Repeat word for word the opening stretch of the entries, from the first line through the line containing "Audits: [529,350,569,383] ->".

[Saved data entries]
■ ■ ■ ■ ■

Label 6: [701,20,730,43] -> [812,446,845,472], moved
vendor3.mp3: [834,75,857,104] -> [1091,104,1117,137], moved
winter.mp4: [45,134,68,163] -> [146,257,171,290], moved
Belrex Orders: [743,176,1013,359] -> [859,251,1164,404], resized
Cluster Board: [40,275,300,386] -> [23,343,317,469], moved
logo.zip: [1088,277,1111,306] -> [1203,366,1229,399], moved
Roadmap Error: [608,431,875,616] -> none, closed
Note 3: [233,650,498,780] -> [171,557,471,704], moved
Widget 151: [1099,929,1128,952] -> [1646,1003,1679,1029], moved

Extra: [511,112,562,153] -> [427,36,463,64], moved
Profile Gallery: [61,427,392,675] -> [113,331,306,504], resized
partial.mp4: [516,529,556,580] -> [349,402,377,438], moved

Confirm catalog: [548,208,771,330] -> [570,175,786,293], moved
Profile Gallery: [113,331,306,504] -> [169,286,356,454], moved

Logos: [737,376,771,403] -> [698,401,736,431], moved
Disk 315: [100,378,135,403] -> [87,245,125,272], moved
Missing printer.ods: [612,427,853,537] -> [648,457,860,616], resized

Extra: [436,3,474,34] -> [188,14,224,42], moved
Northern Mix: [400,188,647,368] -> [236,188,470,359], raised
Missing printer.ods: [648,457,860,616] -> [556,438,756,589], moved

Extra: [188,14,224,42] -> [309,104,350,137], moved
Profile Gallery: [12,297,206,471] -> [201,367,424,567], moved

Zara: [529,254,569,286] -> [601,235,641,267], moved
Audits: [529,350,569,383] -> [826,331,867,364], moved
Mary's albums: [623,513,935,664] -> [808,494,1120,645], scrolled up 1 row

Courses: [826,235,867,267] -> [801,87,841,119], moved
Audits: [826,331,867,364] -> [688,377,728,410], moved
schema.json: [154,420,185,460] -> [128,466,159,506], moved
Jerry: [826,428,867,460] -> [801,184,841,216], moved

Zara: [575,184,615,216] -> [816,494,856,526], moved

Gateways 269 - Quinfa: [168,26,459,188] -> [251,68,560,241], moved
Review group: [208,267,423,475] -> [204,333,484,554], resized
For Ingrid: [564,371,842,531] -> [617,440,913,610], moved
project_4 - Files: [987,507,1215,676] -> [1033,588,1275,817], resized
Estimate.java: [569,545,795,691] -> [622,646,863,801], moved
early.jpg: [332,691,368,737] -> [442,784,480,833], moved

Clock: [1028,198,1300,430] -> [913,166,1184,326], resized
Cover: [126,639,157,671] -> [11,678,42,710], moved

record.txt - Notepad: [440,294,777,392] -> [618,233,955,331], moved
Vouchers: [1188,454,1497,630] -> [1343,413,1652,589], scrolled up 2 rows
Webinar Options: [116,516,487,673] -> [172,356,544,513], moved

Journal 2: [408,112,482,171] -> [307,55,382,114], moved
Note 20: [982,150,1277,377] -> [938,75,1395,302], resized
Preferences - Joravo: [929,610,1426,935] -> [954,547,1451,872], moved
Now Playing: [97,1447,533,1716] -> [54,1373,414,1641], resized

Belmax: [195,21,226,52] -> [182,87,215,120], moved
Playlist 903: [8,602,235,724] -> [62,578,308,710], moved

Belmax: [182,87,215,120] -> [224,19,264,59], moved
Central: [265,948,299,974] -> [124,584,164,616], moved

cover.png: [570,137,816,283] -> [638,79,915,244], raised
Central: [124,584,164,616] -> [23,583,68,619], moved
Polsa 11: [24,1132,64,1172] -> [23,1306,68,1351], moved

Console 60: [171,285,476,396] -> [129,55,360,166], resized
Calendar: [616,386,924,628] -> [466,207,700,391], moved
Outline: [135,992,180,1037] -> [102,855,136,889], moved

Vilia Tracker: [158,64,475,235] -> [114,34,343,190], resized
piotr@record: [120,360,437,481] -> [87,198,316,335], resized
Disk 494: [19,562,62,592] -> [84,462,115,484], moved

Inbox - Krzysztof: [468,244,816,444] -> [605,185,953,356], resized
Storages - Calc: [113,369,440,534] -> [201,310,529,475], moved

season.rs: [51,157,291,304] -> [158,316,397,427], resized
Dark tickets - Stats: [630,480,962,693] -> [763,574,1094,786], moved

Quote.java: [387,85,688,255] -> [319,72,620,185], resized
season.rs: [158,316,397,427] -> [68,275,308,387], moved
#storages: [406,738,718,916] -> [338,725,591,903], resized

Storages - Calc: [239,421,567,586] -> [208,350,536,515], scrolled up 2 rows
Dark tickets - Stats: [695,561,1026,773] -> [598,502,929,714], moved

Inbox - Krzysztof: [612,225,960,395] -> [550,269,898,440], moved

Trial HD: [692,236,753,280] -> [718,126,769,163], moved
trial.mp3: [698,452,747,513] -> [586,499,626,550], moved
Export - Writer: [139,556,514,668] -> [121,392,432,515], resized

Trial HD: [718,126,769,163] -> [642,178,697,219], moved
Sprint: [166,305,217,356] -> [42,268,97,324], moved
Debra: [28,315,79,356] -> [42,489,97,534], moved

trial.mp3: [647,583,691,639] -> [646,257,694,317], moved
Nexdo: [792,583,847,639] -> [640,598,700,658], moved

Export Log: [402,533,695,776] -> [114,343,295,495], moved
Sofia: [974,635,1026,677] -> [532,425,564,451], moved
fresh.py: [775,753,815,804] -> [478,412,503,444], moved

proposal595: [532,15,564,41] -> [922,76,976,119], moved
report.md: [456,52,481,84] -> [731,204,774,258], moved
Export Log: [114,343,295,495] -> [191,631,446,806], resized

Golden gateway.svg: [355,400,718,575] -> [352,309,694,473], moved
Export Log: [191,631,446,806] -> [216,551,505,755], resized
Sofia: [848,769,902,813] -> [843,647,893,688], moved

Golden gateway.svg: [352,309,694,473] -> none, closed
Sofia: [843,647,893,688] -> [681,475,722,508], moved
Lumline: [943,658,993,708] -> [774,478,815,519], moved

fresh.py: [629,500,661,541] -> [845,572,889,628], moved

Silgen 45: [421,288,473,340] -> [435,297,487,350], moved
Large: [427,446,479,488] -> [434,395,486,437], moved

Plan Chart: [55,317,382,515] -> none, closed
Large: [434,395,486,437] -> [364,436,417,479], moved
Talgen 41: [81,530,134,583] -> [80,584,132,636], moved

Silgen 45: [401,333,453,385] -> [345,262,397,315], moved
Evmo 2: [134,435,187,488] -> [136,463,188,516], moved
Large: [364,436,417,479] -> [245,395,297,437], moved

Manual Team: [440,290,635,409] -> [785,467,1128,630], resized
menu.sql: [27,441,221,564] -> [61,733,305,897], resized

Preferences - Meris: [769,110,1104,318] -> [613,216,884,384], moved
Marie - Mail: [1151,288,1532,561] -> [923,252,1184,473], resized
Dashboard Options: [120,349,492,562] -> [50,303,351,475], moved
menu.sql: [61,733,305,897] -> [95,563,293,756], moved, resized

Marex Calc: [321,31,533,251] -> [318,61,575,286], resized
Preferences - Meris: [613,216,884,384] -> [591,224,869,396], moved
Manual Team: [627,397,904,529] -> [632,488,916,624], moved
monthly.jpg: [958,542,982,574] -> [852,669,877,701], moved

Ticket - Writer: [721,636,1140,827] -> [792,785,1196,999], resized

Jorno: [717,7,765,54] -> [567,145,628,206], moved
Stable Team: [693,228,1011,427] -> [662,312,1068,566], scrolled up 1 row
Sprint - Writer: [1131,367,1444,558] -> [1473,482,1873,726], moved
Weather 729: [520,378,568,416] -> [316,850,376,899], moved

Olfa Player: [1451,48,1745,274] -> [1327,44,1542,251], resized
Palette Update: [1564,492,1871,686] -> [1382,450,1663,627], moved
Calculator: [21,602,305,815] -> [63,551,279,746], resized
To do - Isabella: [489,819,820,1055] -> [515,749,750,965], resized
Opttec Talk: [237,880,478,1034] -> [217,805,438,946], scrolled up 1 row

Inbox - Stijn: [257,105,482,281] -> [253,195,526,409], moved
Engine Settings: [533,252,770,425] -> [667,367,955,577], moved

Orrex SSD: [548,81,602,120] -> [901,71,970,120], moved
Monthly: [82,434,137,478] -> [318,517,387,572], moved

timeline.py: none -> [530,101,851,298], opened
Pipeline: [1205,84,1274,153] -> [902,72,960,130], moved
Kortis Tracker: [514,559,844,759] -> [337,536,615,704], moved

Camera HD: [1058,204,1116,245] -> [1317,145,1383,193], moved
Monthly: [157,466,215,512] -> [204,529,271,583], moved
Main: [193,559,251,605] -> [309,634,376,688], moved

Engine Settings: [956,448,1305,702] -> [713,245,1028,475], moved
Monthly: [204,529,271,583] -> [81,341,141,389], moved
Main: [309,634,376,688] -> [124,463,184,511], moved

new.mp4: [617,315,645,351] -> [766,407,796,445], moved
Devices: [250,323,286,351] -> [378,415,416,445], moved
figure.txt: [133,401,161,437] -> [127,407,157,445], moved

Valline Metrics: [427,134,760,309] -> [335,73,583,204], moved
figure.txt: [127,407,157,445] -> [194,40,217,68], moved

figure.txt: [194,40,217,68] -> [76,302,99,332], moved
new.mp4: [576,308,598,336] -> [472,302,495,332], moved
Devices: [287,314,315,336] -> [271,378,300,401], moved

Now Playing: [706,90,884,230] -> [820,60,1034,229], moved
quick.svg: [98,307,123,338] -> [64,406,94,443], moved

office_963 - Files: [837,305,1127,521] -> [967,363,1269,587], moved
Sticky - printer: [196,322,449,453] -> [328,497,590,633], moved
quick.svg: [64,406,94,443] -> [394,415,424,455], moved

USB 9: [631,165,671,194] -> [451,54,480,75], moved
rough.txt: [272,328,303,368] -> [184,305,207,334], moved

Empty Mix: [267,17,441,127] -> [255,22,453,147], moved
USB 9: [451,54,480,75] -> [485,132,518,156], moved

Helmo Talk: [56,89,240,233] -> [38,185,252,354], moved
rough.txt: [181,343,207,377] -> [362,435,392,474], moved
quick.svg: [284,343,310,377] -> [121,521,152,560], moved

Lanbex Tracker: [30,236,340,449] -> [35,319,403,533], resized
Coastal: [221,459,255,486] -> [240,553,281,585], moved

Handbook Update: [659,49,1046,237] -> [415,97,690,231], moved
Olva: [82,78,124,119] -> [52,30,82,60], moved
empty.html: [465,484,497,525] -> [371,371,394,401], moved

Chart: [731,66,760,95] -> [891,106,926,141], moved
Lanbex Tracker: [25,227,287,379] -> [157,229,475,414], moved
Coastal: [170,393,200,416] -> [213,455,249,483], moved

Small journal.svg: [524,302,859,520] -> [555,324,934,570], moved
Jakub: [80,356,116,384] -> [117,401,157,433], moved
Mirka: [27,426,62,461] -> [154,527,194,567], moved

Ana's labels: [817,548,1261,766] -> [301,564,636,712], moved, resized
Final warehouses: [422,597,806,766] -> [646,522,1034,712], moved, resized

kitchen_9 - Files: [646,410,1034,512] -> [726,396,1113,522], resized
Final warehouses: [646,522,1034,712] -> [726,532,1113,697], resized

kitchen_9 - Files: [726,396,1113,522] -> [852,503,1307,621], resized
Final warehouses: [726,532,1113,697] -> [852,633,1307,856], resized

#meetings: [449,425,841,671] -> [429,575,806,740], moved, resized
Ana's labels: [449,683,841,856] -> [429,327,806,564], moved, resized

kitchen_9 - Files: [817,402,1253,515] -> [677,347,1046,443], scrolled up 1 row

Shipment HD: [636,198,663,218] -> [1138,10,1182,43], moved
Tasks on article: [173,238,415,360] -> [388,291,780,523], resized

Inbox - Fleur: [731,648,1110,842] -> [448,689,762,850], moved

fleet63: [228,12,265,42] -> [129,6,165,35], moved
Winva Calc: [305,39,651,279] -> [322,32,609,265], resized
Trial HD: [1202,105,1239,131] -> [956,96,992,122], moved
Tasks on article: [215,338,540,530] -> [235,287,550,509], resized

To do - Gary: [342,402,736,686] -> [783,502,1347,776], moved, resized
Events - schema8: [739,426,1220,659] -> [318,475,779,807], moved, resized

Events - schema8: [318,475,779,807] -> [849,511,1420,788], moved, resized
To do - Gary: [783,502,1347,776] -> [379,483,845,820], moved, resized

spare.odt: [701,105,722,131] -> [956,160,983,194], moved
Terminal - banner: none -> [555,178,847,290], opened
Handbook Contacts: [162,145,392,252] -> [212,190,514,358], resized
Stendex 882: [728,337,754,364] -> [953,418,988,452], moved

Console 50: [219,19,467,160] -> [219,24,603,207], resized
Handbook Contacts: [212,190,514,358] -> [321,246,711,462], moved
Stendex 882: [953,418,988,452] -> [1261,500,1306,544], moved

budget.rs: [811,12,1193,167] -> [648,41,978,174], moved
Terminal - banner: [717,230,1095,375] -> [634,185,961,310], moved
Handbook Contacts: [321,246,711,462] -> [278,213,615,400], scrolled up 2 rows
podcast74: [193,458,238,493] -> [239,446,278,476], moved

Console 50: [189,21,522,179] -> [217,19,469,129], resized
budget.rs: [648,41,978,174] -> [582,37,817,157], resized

■ ■ ■ ■ ■

● Answer to the exercise
Label 6: [701,20,730,43] -> [812,446,845,472], moved
vendor3.mp3: [834,75,857,104] -> [1091,104,1117,137], moved
winter.mp4: [45,134,68,163] -> [146,257,171,290], moved
Belrex Orders: [743,176,1013,359] -> [859,251,1164,404], resized
Cluster Board: [40,275,300,386] -> [23,343,317,469], moved
logo.zip: [1088,277,1111,306] -> [1203,366,1229,399], moved
Roadmap Error: [608,431,875,616] -> none, closed
Note 3: [233,650,498,780] -> [171,557,471,704], moved
Widget 151: [1099,929,1128,952] -> [1646,1003,1679,1029], moved

Extra: [511,112,562,153] -> [427,36,463,64], moved
Profile Gallery: [61,427,392,675] -> [113,331,306,504], resized
partial.mp4: [516,529,556,580] -> [349,402,377,438], moved

Confirm catalog: [548,208,771,330] -> [570,175,786,293], moved
Profile Gallery: [113,331,306,504] -> [169,286,356,454], moved

Logos: [737,376,771,403] -> [698,401,736,431], moved
Disk 315: [100,378,135,403] -> [87,245,125,272], moved
Missing printer.ods: [612,427,853,537] -> [648,457,860,616], resized

Extra: [436,3,474,34] -> [188,14,224,42], moved
Northern Mix: [400,188,647,368] -> [236,188,470,359], raised
Missing printer.ods: [648,457,860,616] -> [556,438,756,589], moved

Extra: [188,14,224,42] -> [309,104,350,137], moved
Profile Gallery: [12,297,206,471] -> [201,367,424,567], moved

Zara: [529,254,569,286] -> [601,235,641,267], moved
Audits: [529,350,569,383] -> [826,331,867,364], moved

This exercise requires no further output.